Bring together every line in the data that includes "black".

→ Supplied information:
--------------------------------------------------

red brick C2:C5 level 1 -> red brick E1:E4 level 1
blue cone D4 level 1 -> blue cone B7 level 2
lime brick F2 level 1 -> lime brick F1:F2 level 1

--------------------------------------------------

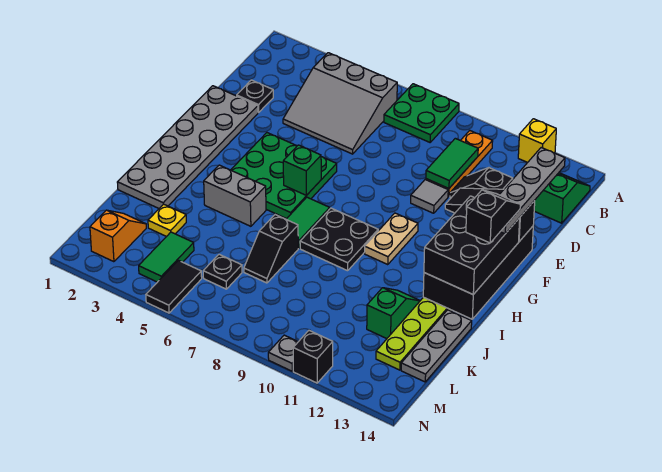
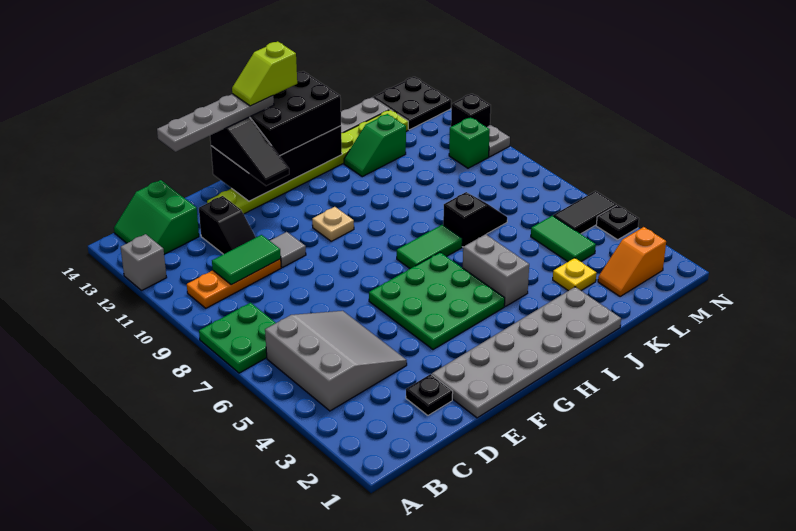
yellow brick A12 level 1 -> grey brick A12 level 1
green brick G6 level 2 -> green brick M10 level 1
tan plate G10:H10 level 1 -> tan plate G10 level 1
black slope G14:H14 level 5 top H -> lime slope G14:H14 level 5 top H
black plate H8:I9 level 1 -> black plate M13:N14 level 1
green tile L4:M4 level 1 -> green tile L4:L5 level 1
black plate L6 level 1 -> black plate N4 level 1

--------------------------------------------------

→ Answer below:
black slope G14:H14 level 5 top H -> lime slope G14:H14 level 5 top H
black plate H8:I9 level 1 -> black plate M13:N14 level 1
black plate L6 level 1 -> black plate N4 level 1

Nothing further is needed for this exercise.